§ Difference listings:
Segment Open

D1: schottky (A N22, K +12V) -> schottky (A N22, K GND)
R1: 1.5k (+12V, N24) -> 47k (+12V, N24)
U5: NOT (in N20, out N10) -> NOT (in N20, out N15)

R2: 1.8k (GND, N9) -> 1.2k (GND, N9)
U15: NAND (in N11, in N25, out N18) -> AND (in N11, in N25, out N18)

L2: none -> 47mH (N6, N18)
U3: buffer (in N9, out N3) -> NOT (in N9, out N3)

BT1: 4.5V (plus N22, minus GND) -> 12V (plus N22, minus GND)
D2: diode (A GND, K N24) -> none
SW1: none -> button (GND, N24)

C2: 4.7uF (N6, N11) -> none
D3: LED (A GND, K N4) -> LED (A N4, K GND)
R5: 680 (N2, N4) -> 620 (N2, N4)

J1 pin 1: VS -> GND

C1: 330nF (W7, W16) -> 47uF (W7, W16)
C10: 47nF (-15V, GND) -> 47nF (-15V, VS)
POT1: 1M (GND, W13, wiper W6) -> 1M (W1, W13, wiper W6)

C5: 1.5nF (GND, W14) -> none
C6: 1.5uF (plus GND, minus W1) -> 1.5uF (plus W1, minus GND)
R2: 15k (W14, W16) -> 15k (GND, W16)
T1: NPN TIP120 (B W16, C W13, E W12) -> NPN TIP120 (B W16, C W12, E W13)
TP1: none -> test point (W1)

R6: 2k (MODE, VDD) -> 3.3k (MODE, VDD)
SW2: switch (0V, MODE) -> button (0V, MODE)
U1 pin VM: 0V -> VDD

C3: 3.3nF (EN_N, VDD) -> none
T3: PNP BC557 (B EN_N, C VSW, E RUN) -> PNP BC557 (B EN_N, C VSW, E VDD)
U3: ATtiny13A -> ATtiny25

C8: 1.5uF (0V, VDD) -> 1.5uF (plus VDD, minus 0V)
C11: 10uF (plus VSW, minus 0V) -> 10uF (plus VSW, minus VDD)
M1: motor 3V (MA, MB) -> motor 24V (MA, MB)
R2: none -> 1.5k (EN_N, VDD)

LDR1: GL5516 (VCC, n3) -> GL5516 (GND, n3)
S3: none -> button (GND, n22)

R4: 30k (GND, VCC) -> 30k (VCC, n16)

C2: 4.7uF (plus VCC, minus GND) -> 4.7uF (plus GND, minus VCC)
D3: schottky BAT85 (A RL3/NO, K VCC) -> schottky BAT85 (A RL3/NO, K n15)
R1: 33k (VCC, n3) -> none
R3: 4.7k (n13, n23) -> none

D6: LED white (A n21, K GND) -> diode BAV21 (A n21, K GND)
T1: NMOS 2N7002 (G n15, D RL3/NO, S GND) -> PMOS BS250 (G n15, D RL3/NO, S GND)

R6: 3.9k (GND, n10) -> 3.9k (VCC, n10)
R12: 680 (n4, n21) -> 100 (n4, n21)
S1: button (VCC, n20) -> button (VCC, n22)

Segment Closed

§ Assignment: Search the records for the word "plus". Copy every line that has it.

§ Result of the exercise:
BT1: 4.5V (plus N22, minus GND) -> 12V (plus N22, minus GND)
C6: 1.5uF (plus GND, minus W1) -> 1.5uF (plus W1, minus GND)
C8: 1.5uF (0V, VDD) -> 1.5uF (plus VDD, minus 0V)
C11: 10uF (plus VSW, minus 0V) -> 10uF (plus VSW, minus VDD)
C2: 4.7uF (plus VCC, minus GND) -> 4.7uF (plus GND, minus VCC)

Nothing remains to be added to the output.